_DATASET CONTENT_
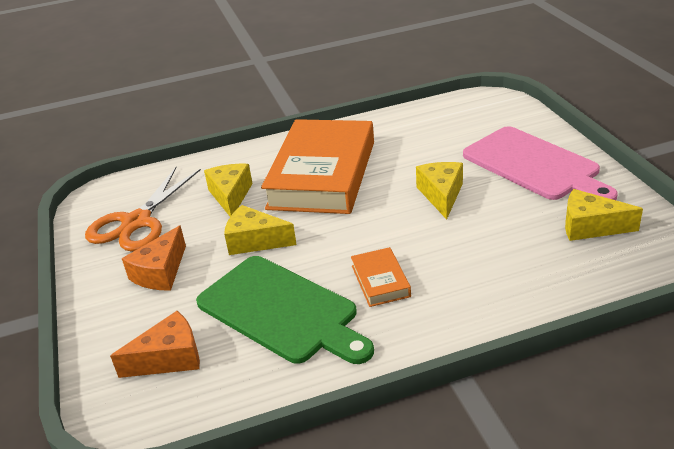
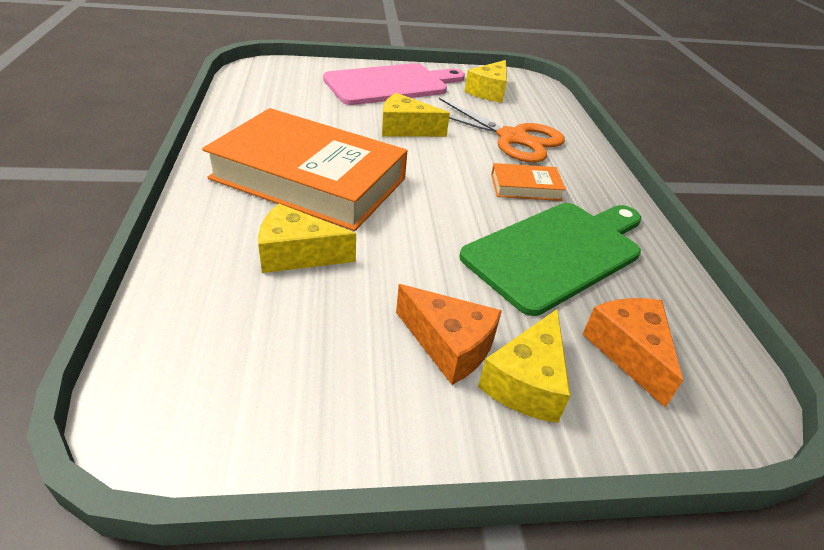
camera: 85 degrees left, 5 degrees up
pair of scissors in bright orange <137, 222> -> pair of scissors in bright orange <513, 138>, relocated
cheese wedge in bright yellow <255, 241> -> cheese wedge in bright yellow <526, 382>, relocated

_EXERCISE AIM_
Every line above should be returned word for word, with the pictures left behind.

_ANSWER FOR THIS EXERCISE_
camera: 85 degrees left, 5 degrees up
pair of scissors in bright orange <137, 222> -> pair of scissors in bright orange <513, 138>, relocated
cheese wedge in bright yellow <255, 241> -> cheese wedge in bright yellow <526, 382>, relocated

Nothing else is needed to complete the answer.